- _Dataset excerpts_
•••••

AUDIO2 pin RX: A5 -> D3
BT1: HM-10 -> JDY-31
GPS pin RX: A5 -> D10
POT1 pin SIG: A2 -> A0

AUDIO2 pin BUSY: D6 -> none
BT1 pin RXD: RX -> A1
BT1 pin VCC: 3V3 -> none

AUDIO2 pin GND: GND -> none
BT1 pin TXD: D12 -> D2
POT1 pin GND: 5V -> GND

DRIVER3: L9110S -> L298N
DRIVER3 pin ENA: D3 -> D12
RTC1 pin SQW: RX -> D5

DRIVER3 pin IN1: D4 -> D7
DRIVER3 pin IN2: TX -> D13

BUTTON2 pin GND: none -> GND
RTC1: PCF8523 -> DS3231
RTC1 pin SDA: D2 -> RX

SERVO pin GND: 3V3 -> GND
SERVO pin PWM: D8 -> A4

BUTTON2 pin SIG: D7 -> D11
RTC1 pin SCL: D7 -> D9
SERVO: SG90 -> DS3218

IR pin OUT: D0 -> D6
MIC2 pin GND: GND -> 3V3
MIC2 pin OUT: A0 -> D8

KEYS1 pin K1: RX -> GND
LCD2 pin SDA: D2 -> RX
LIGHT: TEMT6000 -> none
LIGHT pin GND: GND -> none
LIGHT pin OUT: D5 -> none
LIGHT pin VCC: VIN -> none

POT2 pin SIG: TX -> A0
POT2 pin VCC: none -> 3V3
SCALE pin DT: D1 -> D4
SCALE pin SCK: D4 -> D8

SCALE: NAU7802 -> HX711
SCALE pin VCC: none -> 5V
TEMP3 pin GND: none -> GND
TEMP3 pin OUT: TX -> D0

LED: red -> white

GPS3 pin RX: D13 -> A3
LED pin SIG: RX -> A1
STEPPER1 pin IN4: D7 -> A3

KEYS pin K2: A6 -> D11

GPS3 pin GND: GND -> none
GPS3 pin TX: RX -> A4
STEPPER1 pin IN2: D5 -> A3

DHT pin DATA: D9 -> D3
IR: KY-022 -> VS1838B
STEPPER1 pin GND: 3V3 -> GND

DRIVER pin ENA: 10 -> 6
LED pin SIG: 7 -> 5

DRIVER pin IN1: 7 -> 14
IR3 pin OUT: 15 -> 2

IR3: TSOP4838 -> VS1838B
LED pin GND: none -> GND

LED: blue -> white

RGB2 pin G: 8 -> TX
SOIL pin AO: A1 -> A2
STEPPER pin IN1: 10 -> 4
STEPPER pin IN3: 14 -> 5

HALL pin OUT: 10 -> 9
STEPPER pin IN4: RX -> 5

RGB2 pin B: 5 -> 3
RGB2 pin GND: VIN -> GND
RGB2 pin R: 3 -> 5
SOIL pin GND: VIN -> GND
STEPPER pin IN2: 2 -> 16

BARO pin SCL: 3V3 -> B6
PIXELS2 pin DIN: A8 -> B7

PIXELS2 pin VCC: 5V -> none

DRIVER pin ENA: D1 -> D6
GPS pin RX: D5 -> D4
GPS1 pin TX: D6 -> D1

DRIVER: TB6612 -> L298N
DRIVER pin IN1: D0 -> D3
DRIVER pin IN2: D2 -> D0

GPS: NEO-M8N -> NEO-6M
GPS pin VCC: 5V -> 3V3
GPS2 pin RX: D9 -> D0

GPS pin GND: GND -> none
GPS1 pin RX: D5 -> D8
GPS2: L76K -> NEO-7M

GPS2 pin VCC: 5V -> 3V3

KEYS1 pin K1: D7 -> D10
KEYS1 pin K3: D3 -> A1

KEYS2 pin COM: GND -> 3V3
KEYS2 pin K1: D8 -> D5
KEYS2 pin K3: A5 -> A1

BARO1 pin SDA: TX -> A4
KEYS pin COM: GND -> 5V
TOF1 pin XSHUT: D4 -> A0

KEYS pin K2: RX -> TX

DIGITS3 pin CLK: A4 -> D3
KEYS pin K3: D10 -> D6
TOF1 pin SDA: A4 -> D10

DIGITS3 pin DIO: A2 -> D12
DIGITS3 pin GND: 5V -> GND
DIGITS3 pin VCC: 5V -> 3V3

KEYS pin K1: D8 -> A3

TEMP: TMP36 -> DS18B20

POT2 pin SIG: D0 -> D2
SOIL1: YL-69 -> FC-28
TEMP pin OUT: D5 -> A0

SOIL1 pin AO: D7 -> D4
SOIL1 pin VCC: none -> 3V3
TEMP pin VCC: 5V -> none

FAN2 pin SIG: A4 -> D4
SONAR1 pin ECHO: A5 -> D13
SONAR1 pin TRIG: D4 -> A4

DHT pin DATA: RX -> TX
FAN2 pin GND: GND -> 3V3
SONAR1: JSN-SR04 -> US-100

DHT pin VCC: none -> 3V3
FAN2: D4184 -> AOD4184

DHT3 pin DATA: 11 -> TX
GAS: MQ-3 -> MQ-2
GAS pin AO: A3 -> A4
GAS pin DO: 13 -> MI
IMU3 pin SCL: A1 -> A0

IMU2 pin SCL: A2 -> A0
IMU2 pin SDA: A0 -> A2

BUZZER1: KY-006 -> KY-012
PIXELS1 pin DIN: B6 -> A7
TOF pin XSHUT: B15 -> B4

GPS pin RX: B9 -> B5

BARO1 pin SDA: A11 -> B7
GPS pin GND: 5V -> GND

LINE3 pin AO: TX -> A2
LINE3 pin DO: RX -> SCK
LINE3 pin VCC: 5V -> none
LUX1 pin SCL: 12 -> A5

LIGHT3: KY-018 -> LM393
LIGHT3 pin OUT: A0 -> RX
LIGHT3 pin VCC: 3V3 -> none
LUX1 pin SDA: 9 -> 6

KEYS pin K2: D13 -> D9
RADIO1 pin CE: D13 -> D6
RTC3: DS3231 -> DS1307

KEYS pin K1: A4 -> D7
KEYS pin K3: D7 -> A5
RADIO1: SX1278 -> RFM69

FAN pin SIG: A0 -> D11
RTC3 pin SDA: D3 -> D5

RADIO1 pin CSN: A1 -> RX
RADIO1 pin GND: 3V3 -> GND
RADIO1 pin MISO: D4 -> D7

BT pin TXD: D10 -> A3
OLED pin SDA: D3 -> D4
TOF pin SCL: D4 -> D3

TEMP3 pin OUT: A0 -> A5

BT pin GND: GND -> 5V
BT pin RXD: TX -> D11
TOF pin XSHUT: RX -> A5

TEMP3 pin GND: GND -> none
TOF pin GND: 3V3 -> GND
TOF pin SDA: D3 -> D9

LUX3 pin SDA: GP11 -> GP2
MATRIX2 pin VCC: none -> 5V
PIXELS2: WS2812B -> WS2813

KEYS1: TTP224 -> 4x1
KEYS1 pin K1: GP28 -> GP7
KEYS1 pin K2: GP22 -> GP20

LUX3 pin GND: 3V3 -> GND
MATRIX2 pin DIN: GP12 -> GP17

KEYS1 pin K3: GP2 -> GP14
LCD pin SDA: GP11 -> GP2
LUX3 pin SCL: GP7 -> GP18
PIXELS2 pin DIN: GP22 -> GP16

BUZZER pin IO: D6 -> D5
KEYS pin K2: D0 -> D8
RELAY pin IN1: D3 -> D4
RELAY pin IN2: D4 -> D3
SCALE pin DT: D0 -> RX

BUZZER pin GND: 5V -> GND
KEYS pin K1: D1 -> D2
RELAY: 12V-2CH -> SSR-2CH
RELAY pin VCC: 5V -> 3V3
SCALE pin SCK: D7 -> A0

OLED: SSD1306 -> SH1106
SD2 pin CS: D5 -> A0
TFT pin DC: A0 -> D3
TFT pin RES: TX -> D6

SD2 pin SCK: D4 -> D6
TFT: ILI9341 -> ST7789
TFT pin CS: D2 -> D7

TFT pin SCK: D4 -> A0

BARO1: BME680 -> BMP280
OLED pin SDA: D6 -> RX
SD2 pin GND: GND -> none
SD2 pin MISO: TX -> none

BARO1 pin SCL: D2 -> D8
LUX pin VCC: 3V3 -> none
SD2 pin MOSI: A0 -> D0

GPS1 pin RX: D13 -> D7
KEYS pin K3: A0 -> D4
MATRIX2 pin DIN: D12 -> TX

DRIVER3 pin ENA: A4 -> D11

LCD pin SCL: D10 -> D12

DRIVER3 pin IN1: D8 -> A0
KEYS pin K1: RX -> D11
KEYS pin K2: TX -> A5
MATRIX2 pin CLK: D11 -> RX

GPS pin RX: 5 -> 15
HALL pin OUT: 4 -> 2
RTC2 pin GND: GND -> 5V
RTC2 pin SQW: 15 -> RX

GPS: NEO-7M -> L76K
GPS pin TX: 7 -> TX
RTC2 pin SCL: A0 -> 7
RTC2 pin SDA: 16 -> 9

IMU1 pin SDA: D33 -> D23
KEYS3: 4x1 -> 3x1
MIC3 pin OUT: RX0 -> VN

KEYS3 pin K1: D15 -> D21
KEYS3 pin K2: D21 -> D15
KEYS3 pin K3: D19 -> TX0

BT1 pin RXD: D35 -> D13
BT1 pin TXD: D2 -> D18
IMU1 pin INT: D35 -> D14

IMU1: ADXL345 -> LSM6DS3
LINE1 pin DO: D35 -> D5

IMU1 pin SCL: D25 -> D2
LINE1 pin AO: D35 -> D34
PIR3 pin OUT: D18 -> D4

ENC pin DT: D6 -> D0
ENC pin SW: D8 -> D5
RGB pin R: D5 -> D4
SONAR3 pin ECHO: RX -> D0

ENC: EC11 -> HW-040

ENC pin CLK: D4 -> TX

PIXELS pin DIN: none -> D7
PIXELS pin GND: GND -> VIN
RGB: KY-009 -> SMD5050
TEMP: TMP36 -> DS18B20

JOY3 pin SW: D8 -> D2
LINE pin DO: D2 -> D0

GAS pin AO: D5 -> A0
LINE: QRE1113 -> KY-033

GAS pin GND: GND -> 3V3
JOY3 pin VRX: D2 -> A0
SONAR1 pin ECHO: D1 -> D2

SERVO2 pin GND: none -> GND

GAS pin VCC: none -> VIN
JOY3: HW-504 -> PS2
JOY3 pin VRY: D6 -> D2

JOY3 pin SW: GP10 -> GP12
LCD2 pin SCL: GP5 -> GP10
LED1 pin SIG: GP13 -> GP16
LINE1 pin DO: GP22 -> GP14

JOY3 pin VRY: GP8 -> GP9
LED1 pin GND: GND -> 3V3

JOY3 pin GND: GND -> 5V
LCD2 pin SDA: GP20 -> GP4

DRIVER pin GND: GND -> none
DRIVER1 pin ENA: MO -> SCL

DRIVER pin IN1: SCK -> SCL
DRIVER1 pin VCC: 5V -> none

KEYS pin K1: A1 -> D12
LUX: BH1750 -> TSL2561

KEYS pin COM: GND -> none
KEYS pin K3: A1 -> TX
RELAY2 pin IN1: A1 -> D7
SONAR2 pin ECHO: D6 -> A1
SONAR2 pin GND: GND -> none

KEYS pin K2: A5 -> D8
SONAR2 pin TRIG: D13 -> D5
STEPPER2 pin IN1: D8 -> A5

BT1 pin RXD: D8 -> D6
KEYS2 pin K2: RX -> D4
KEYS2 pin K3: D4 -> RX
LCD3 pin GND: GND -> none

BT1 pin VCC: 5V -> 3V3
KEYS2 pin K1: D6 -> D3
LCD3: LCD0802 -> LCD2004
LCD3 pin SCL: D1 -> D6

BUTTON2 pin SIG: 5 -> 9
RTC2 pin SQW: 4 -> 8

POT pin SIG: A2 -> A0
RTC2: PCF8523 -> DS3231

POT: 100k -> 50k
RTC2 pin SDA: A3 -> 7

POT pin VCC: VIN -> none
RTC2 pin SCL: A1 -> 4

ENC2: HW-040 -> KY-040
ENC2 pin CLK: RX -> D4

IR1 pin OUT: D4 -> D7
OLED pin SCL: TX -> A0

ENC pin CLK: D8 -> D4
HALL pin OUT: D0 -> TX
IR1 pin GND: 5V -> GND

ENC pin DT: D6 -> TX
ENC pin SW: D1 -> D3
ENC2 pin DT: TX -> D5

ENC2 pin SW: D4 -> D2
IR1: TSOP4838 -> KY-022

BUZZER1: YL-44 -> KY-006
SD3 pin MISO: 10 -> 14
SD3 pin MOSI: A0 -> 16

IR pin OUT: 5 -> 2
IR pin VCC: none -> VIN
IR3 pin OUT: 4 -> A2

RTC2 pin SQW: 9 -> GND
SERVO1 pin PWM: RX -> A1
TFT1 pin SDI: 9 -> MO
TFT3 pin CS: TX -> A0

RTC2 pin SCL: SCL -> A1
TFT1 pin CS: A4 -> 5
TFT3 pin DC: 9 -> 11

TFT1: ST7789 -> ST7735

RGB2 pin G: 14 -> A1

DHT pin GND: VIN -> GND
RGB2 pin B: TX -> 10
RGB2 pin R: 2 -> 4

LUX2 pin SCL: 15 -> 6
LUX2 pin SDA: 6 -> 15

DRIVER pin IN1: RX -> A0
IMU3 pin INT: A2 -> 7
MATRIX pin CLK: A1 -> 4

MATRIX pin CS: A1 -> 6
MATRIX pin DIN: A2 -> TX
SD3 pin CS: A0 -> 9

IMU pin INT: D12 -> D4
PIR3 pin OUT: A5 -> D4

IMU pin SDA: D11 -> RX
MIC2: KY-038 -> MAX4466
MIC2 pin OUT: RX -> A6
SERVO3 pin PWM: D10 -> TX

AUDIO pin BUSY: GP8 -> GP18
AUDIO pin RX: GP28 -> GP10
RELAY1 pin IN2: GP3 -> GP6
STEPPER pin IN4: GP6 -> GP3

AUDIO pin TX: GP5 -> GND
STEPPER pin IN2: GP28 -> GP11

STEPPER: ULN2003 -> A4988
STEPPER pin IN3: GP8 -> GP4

•••••

- _WHAT IS REQUIRED_
From the entries above, return exactly the line containing "TFT pin CS: D2 -> D7", the line containing "DRIVER3 pin ENA: A4 -> D11", and all lines between, and nothing else.

- _RESULT OF THE TASK_
TFT pin CS: D2 -> D7

TFT pin SCK: D4 -> A0

BARO1: BME680 -> BMP280
OLED pin SDA: D6 -> RX
SD2 pin GND: GND -> none
SD2 pin MISO: TX -> none

BARO1 pin SCL: D2 -> D8
LUX pin VCC: 3V3 -> none
SD2 pin MOSI: A0 -> D0

GPS1 pin RX: D13 -> D7
KEYS pin K3: A0 -> D4
MATRIX2 pin DIN: D12 -> TX

DRIVER3 pin ENA: A4 -> D11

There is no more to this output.